WHAT IS NEEDED - Repeat the records exactly, with one exception: no images.

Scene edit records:
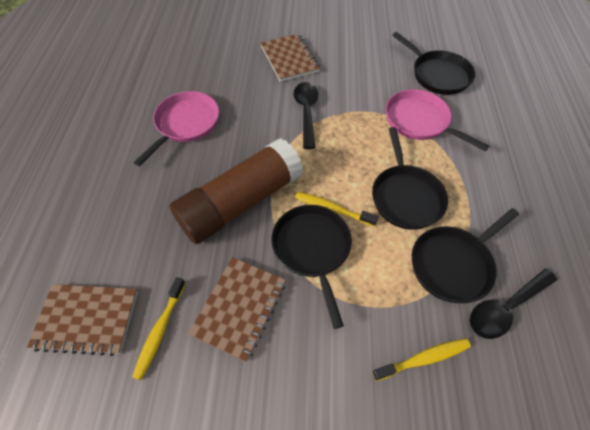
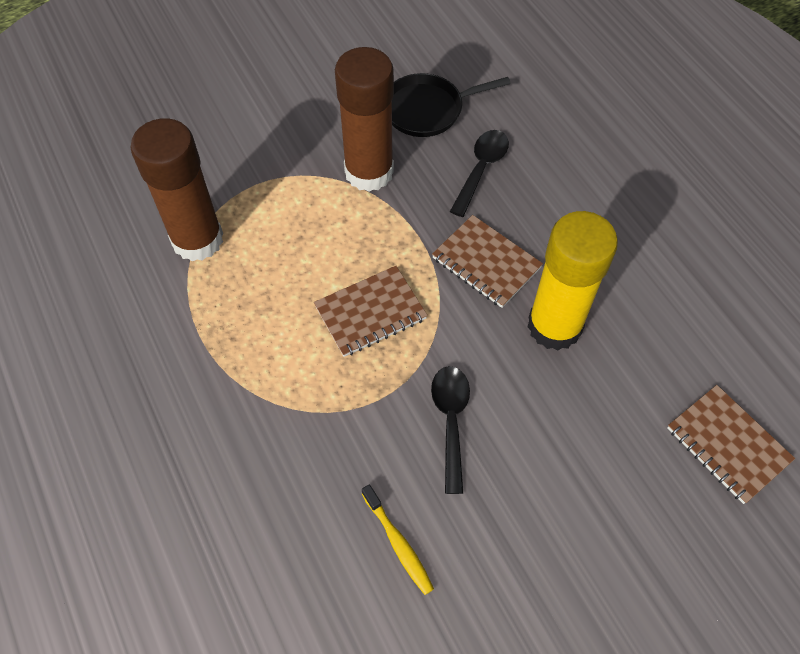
black pan: 4 -> 1
brown glue stick: 1 -> 2
pink pan: 2 -> 0
yellow glue stick: 0 -> 1
yellow toothbrush: 3 -> 1

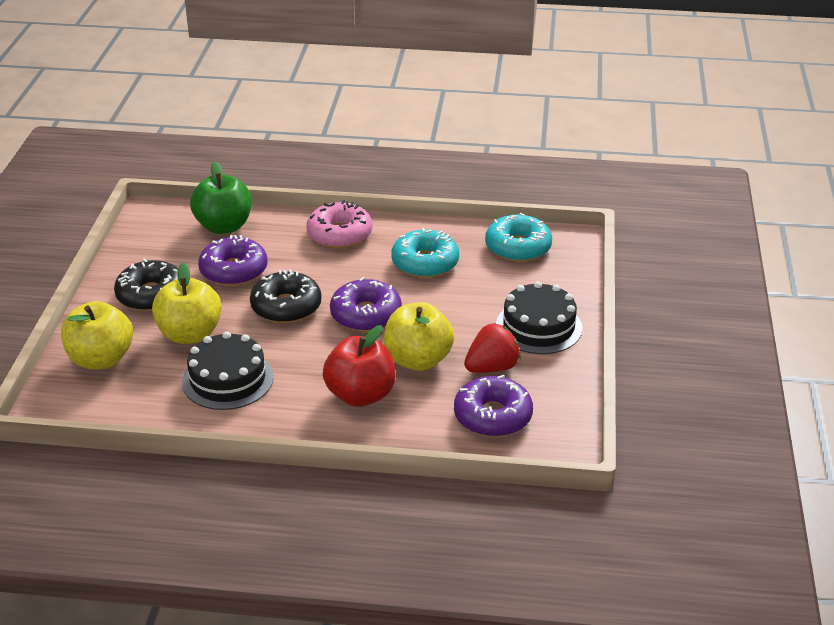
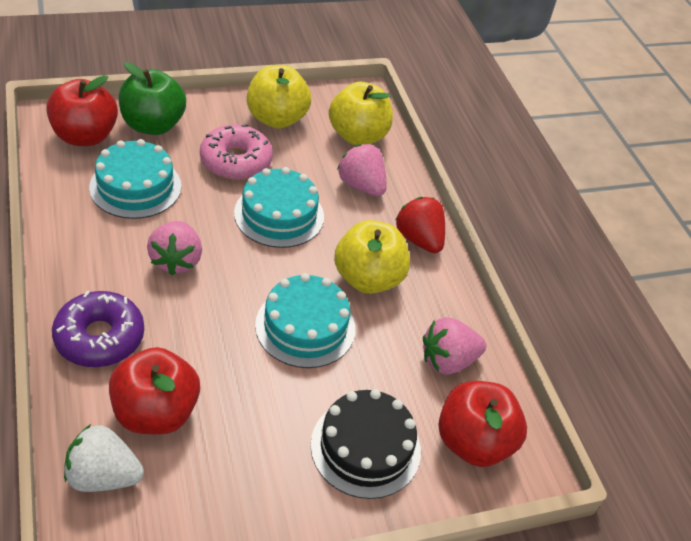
black cake: 2 -> 1
black donut: 2 -> 0
pink strawberry: 0 -> 3
purple donut: 3 -> 1
red apple: 1 -> 3
turquoise cake: 0 -> 3
turquoise donut: 2 -> 0
white strawberry: 0 -> 1

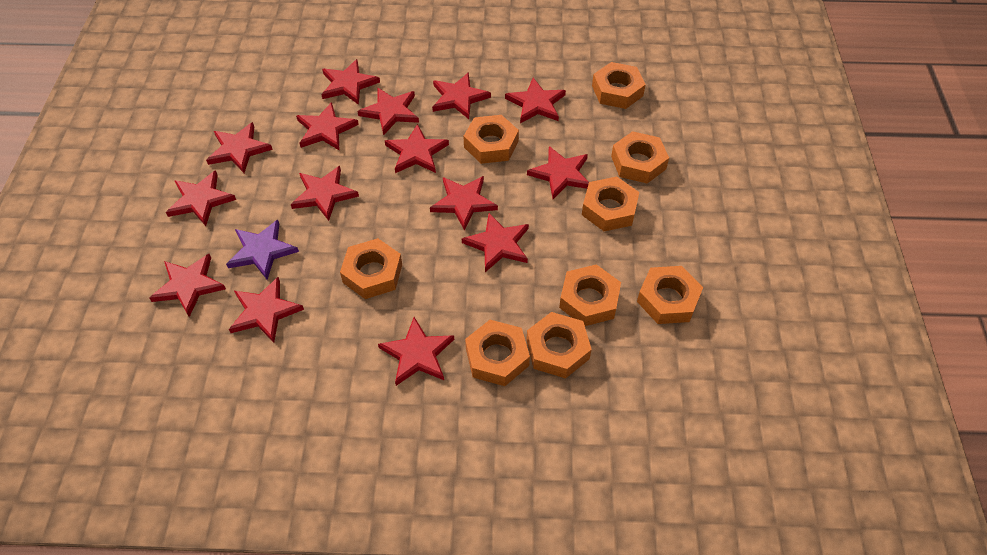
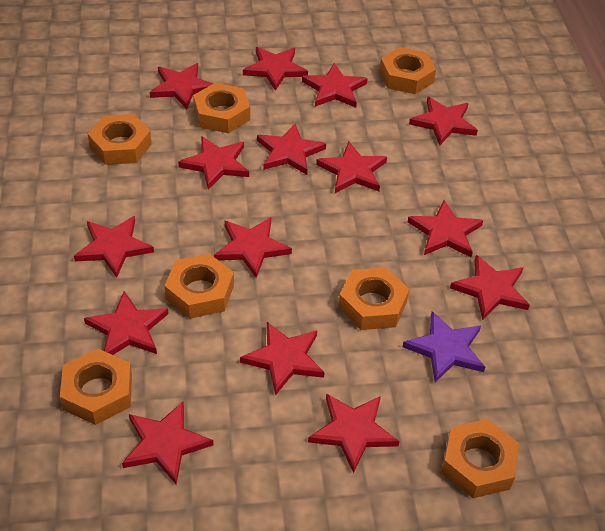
orange nut: 9 -> 7

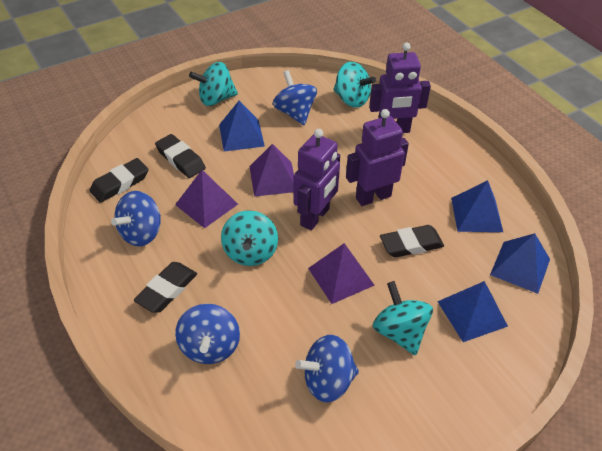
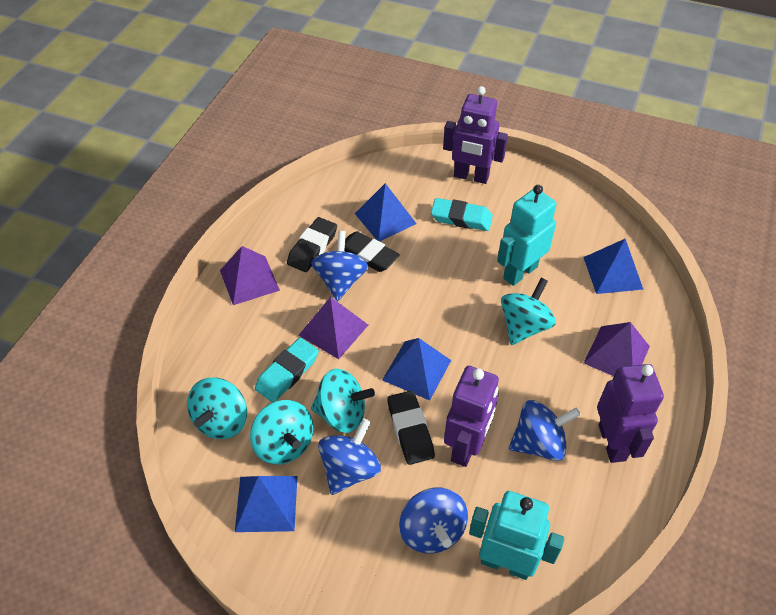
black eraser: 4 -> 3
turquoise eraser: 0 -> 2
turquoise robot: 0 -> 2

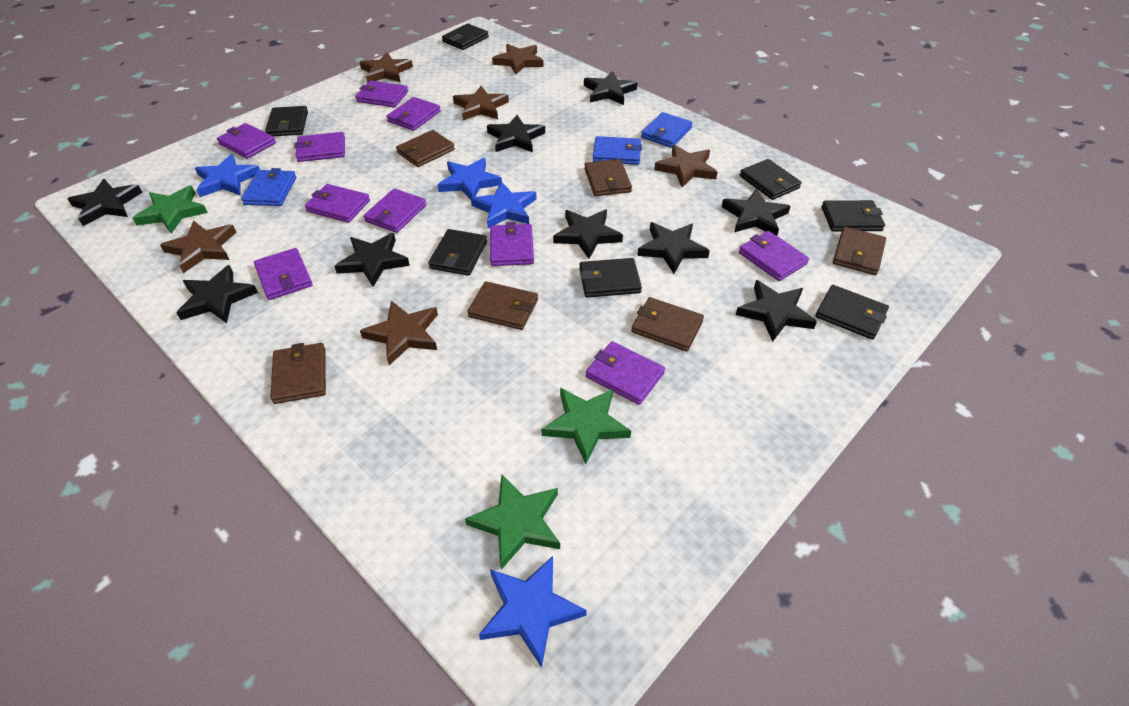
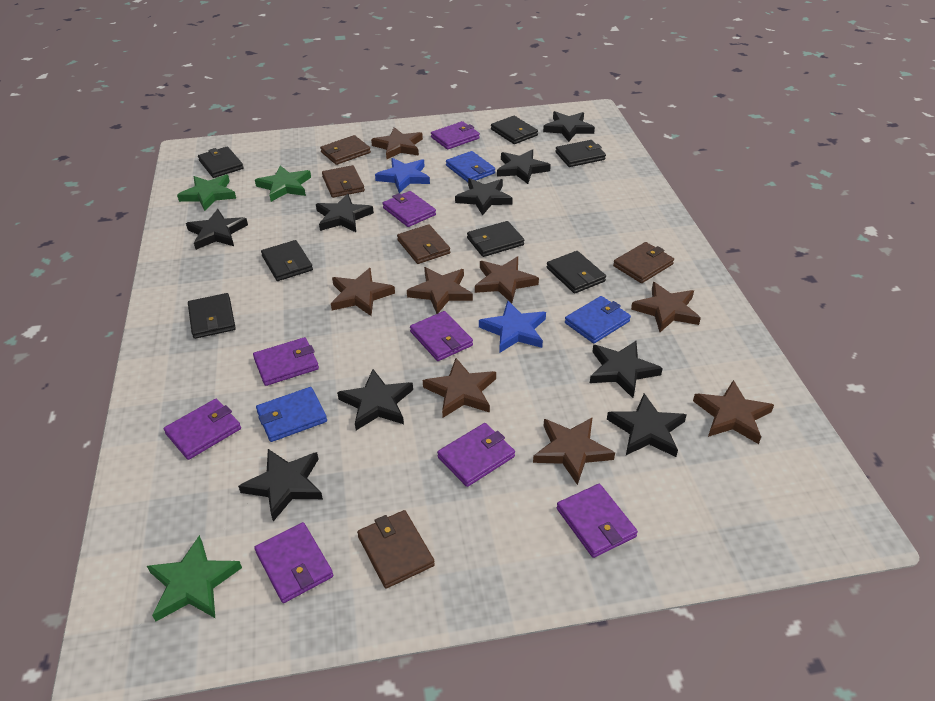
blue star: 4 -> 2
brown star: 6 -> 8
brown wallet: 6 -> 5
purple wallet: 10 -> 8

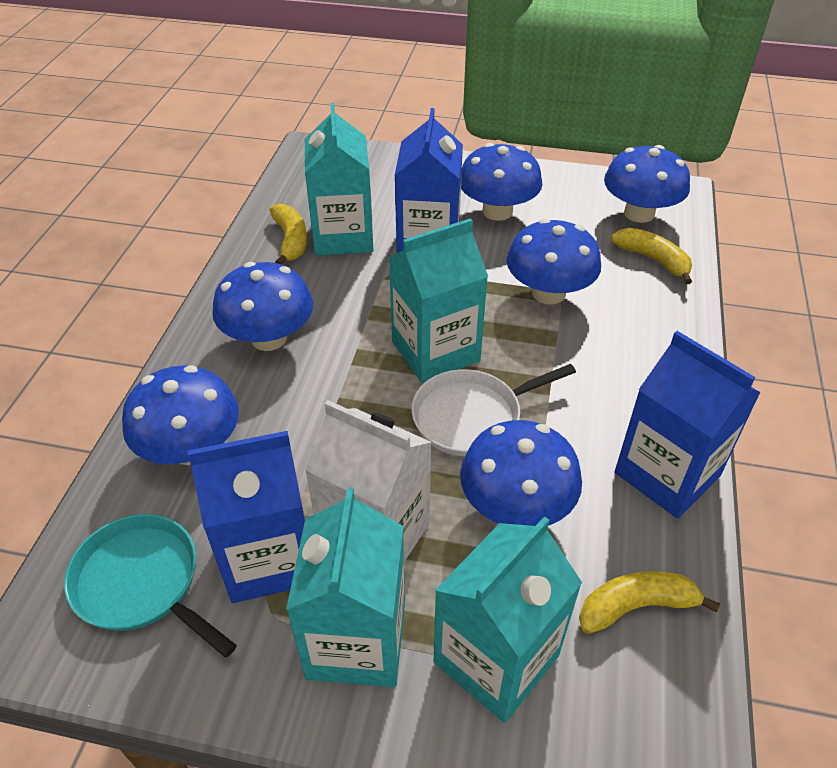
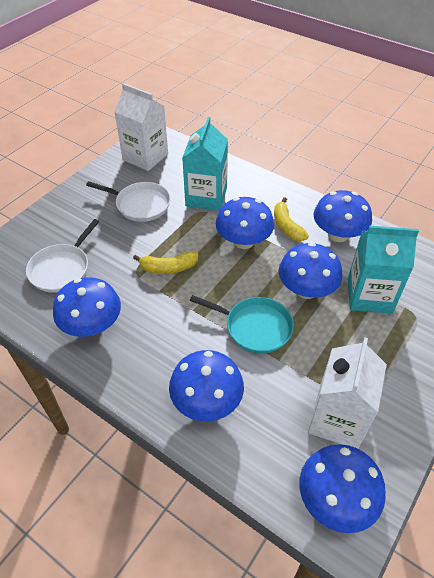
blue carton: 3 -> 0
turquoise carton: 4 -> 2
white carton: 1 -> 2
white pan: 1 -> 2
yellow banana: 3 -> 2

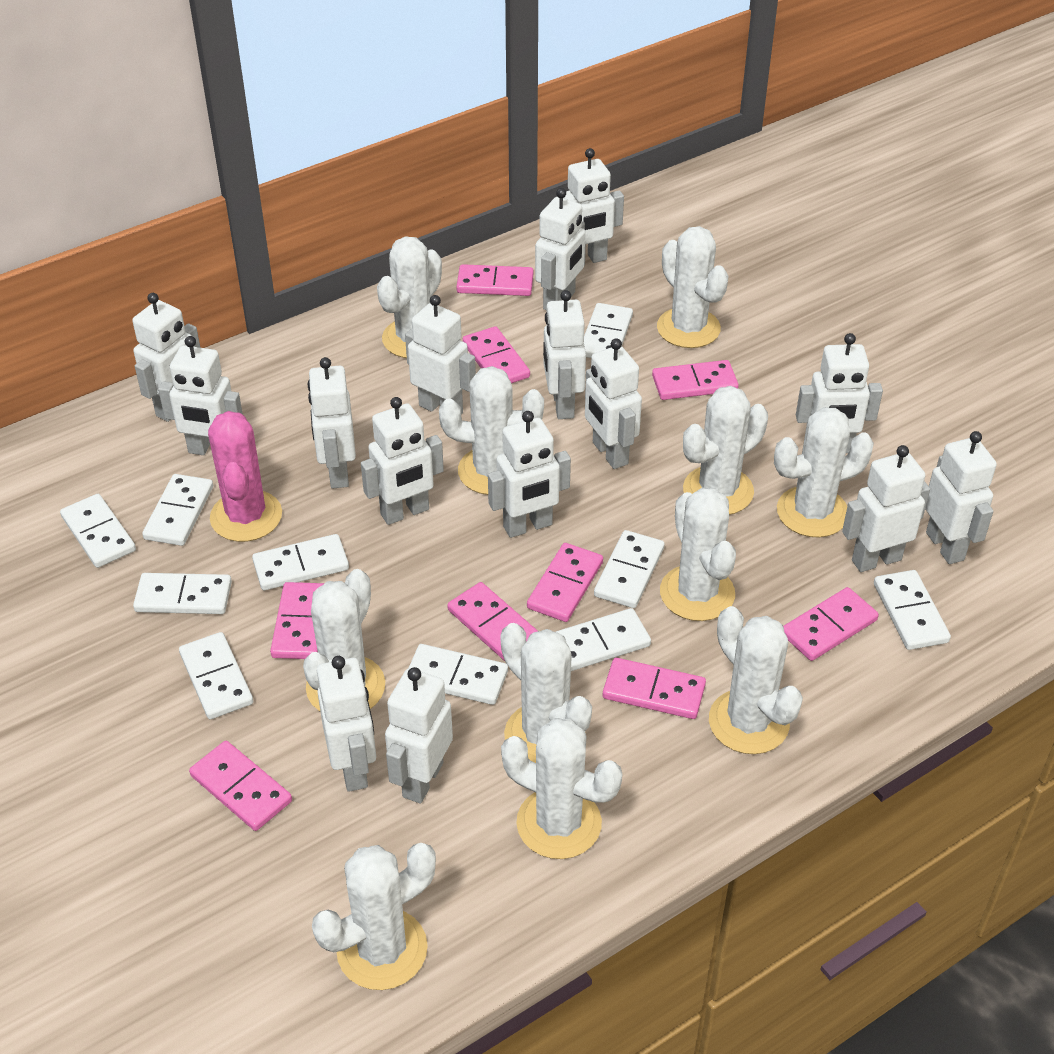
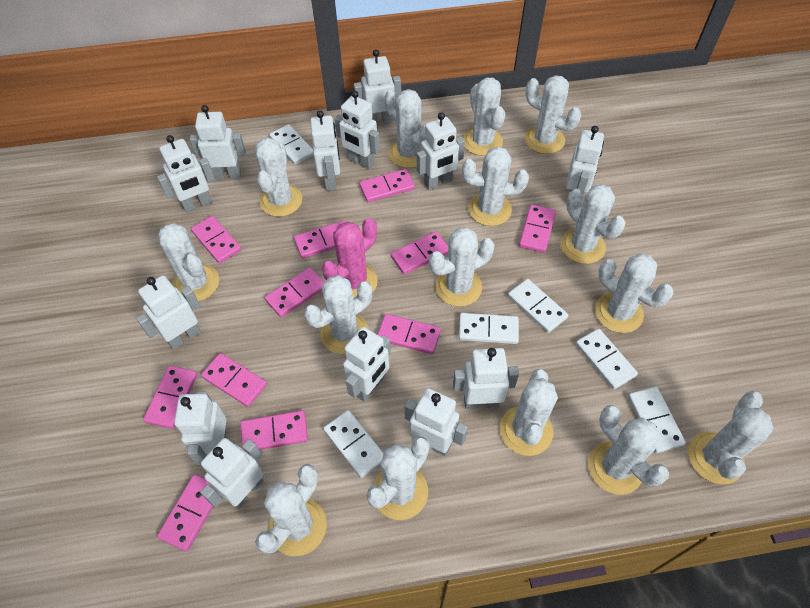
pink domino: 9 -> 11
white cactus: 11 -> 15
white domino: 10 -> 6
white robot: 15 -> 13

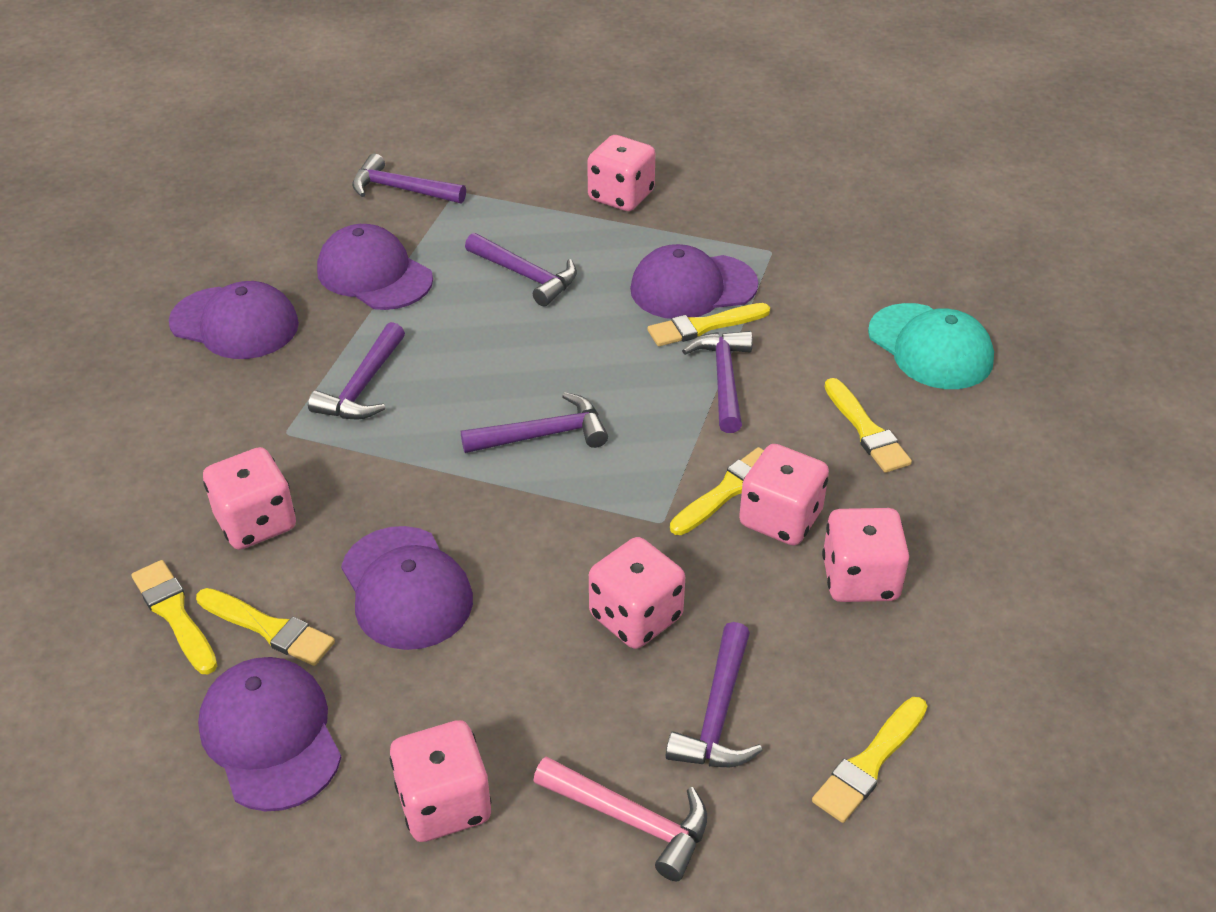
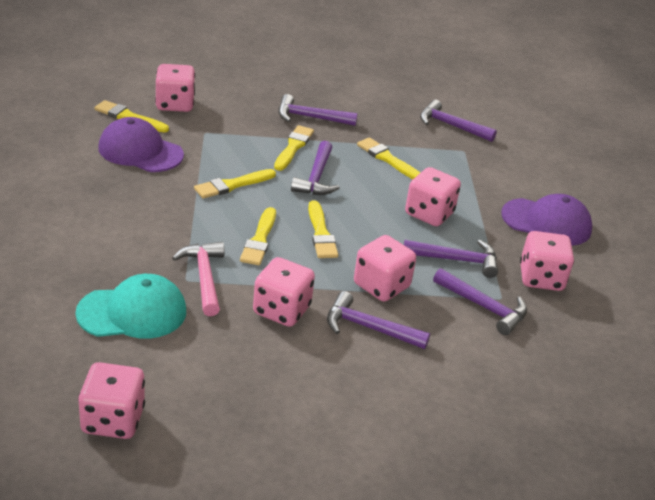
purple cap: 5 -> 2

SOLUTION TO THIS EXERCISE -
black pan: 4 -> 1
brown glue stick: 1 -> 2
pink pan: 2 -> 0
yellow glue stick: 0 -> 1
yellow toothbrush: 3 -> 1

black cake: 2 -> 1
black donut: 2 -> 0
pink strawberry: 0 -> 3
purple donut: 3 -> 1
red apple: 1 -> 3
turquoise cake: 0 -> 3
turquoise donut: 2 -> 0
white strawberry: 0 -> 1

orange nut: 9 -> 7

black eraser: 4 -> 3
turquoise eraser: 0 -> 2
turquoise robot: 0 -> 2

blue star: 4 -> 2
brown star: 6 -> 8
brown wallet: 6 -> 5
purple wallet: 10 -> 8

blue carton: 3 -> 0
turquoise carton: 4 -> 2
white carton: 1 -> 2
white pan: 1 -> 2
yellow banana: 3 -> 2

pink domino: 9 -> 11
white cactus: 11 -> 15
white domino: 10 -> 6
white robot: 15 -> 13

purple cap: 5 -> 2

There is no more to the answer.